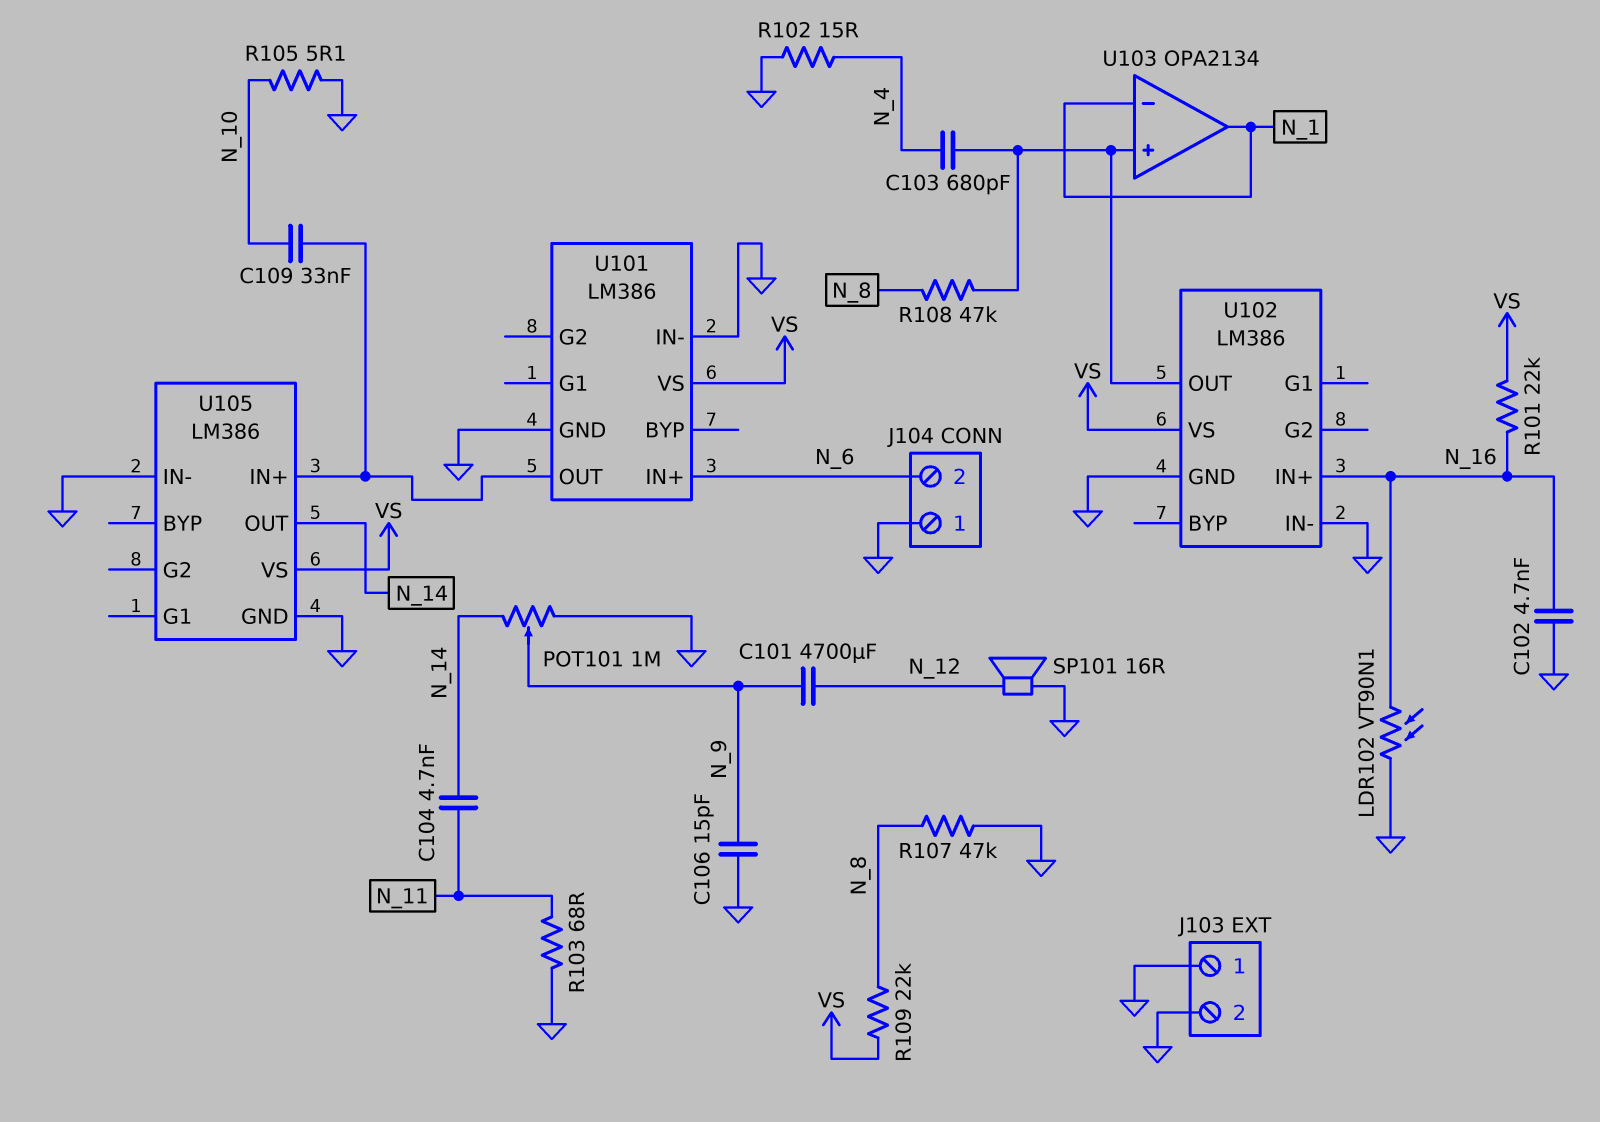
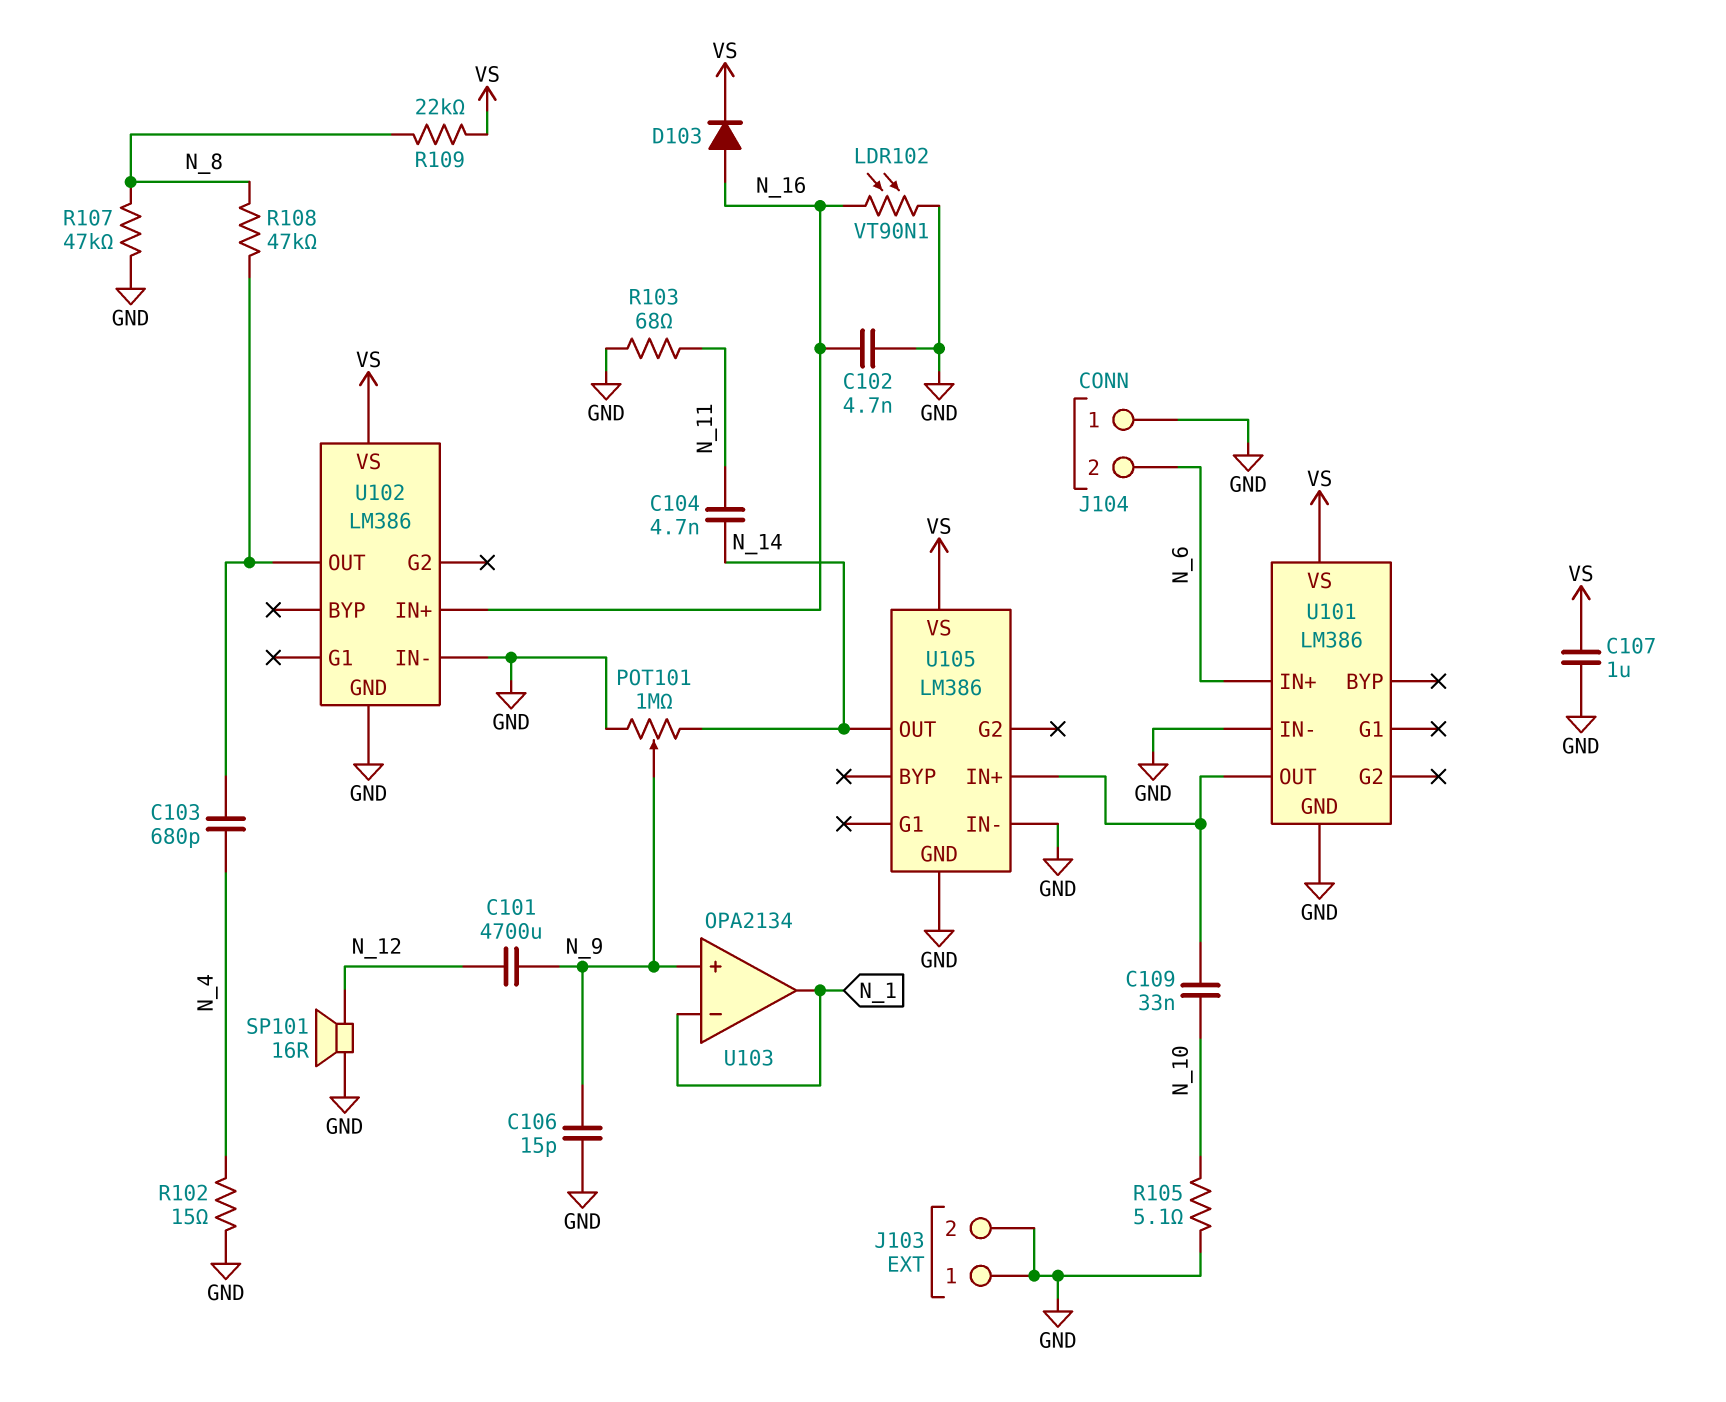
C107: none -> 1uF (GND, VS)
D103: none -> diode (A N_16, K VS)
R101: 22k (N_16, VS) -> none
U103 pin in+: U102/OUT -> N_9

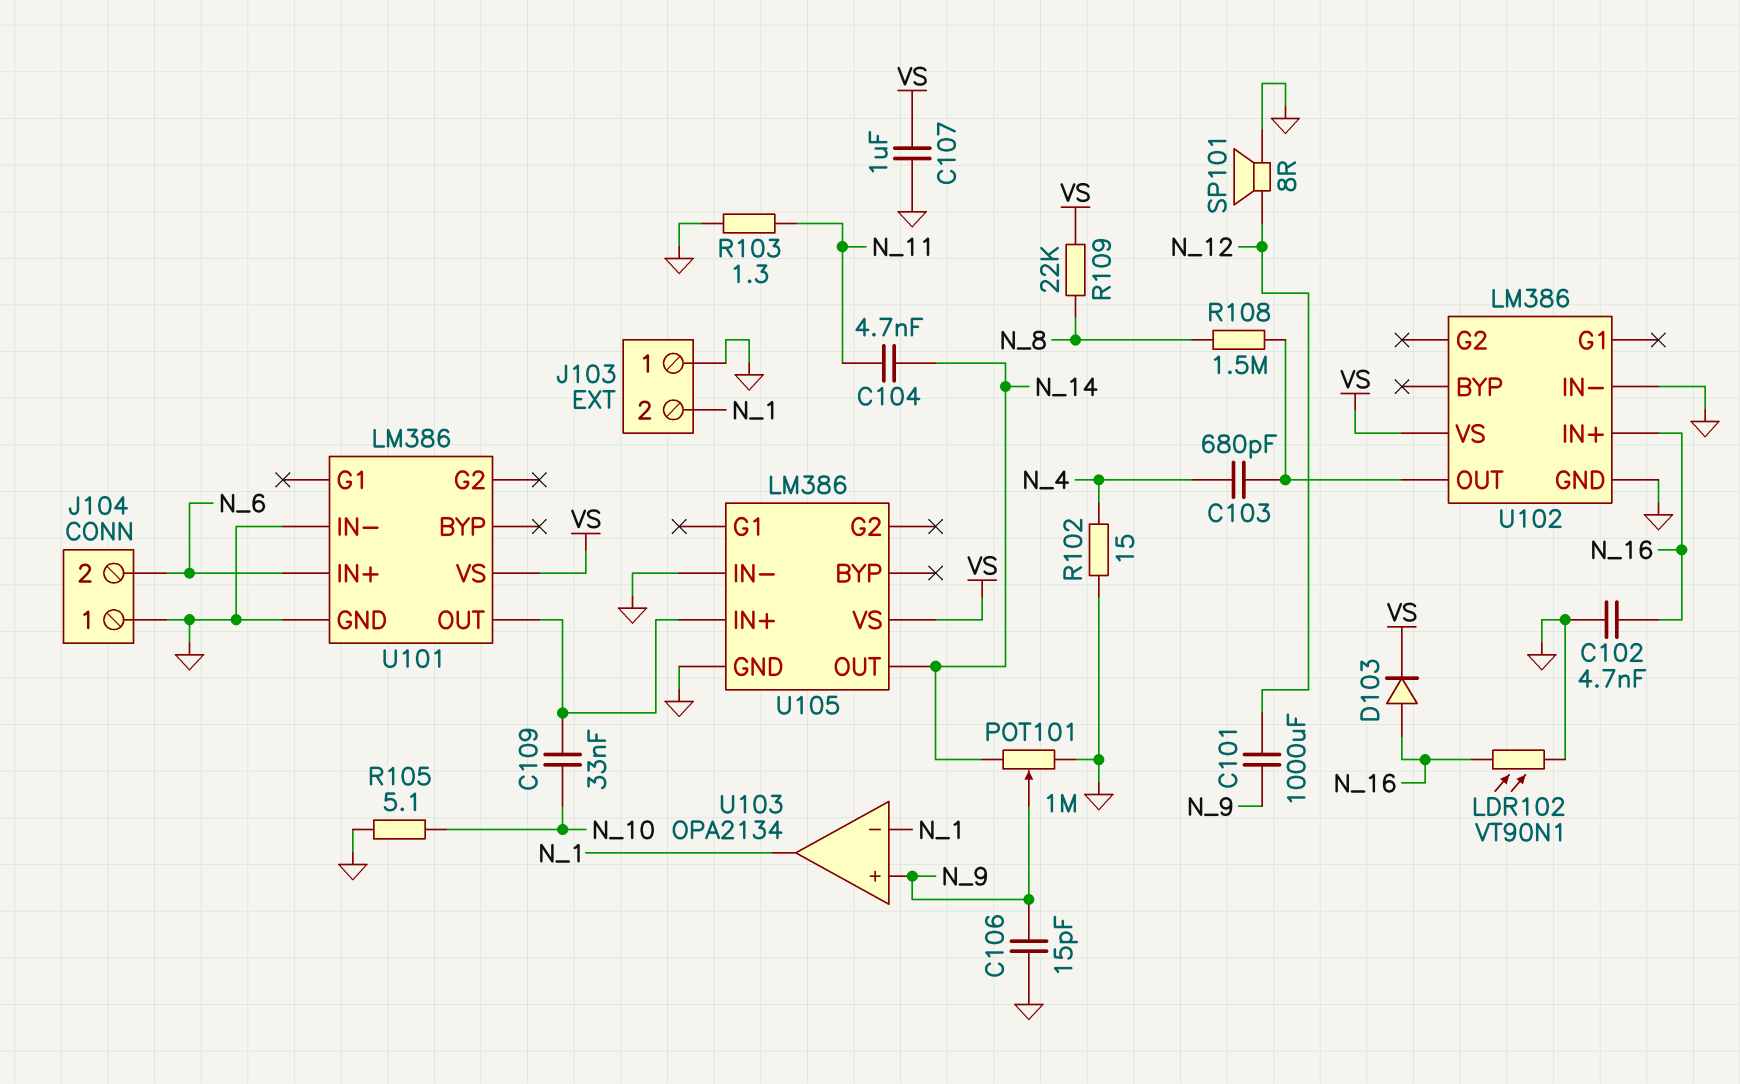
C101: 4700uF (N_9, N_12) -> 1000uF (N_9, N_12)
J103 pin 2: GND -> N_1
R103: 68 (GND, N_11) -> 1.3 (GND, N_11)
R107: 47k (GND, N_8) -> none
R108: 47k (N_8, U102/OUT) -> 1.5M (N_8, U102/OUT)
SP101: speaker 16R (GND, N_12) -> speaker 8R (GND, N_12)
....
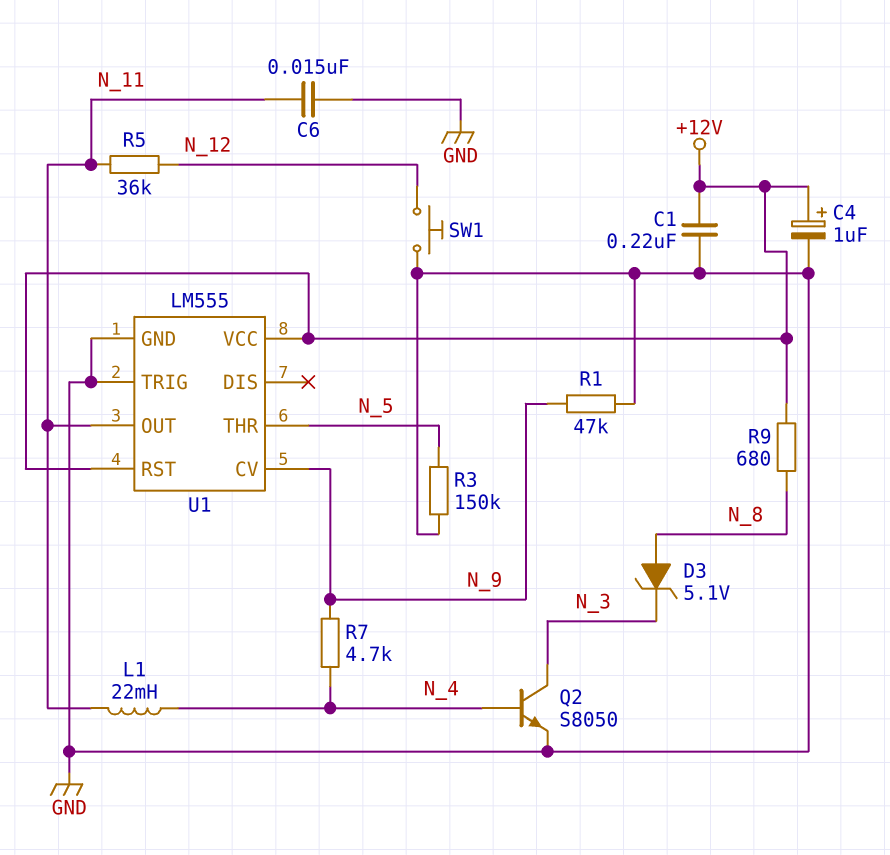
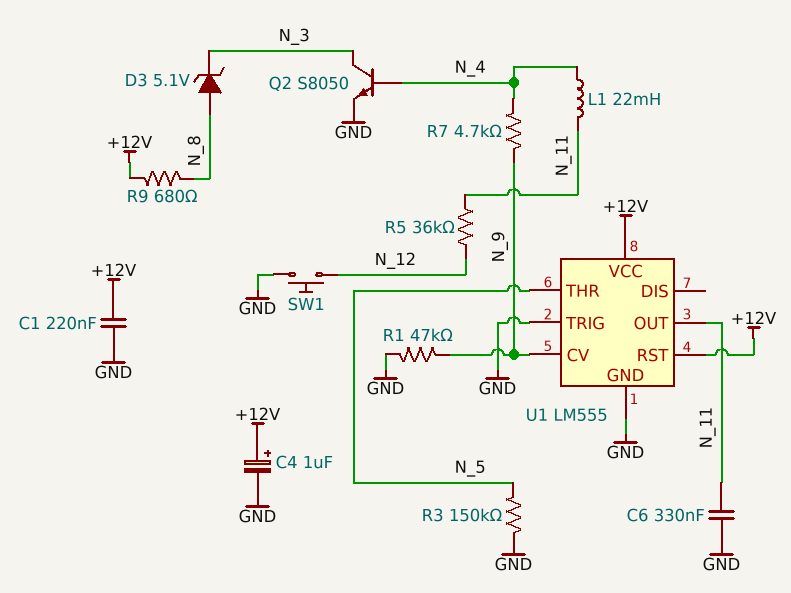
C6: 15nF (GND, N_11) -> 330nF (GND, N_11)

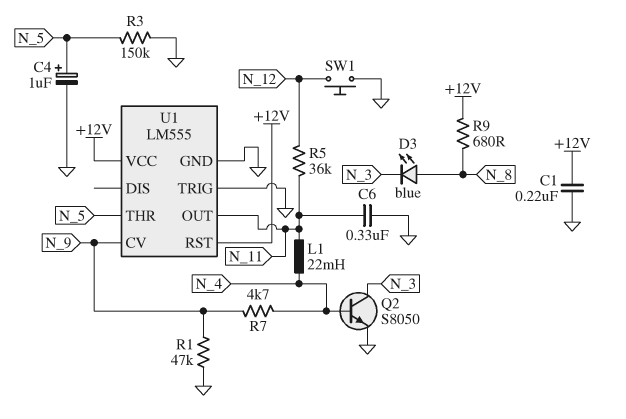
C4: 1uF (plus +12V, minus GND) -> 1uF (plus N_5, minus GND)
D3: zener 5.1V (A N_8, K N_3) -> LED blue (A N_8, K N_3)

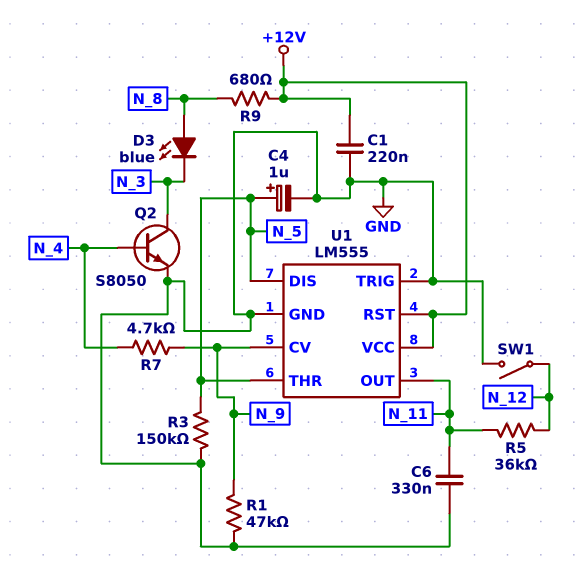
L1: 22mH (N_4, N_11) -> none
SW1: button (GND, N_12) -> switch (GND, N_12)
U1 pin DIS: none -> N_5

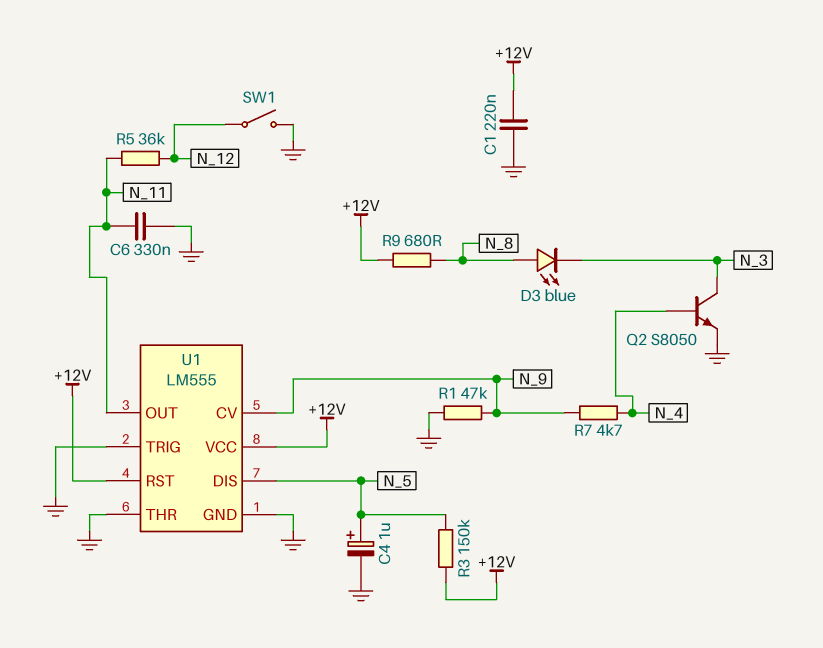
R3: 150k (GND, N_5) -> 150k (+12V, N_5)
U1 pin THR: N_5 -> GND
....
= What is being asked =
In the data above, find the line with "R108: 47k (N_8, U102/OUT)" and the line with "SP101: speaker 16R". Retype both, plus every line between them, exactly.

= Written answer =
R108: 47k (N_8, U102/OUT) -> 1.5M (N_8, U102/OUT)
SP101: speaker 16R (GND, N_12) -> speaker 8R (GND, N_12)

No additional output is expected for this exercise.